EXERCISE BRIEF:
Give the records again exactly. Pictures do not belong in the copy.

*** Opening EXERCISE MATERIALS ***

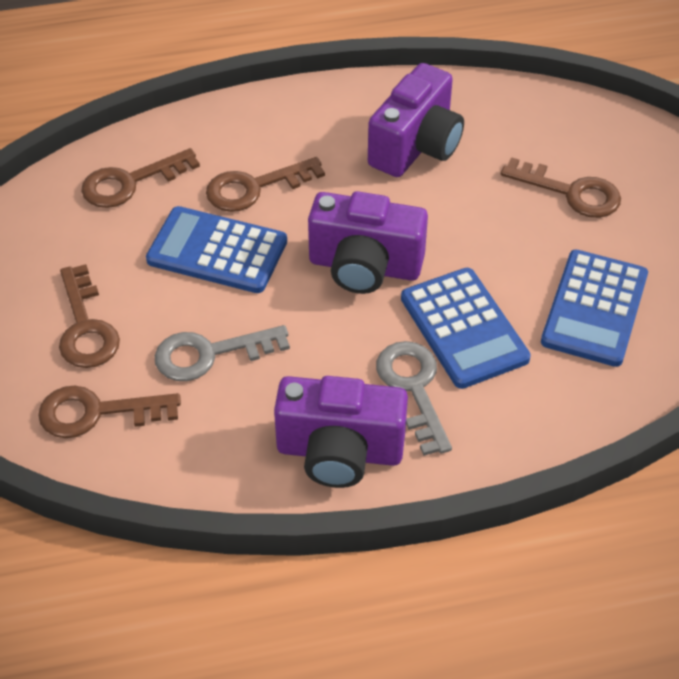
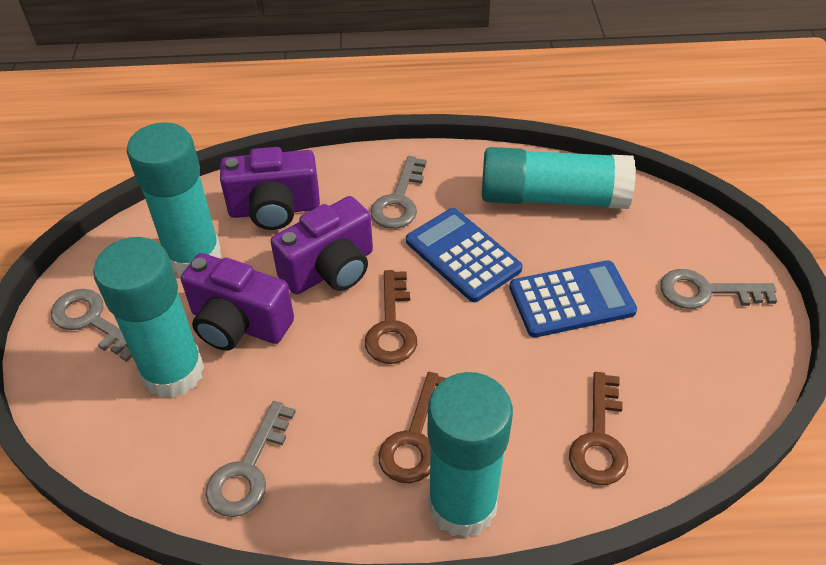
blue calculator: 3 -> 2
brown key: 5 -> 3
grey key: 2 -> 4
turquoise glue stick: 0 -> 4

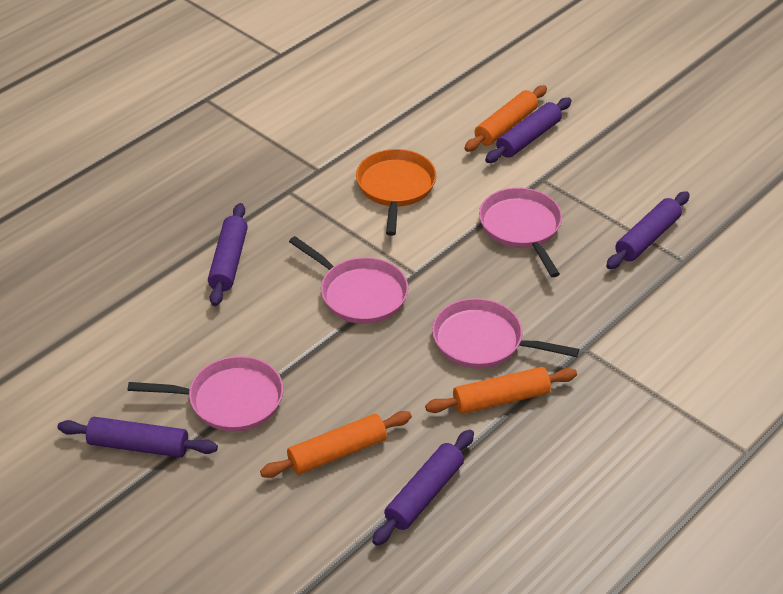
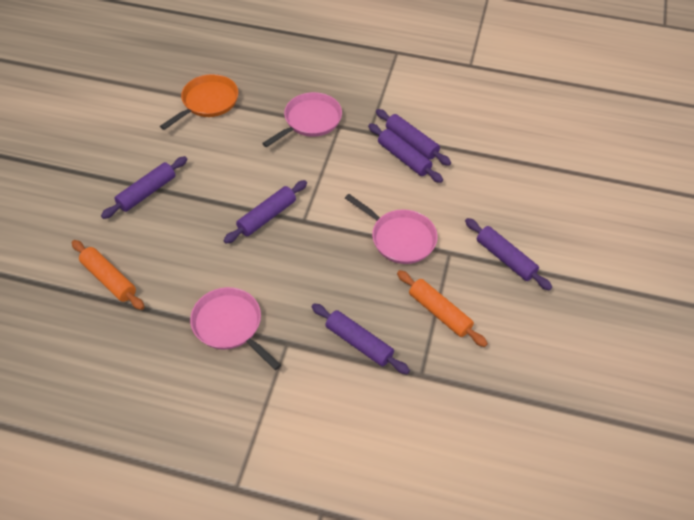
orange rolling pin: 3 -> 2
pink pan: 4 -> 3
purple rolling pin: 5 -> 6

*** Closing EXERCISE MATERIALS ***

THE ANSWER:
blue calculator: 3 -> 2
brown key: 5 -> 3
grey key: 2 -> 4
turquoise glue stick: 0 -> 4

orange rolling pin: 3 -> 2
pink pan: 4 -> 3
purple rolling pin: 5 -> 6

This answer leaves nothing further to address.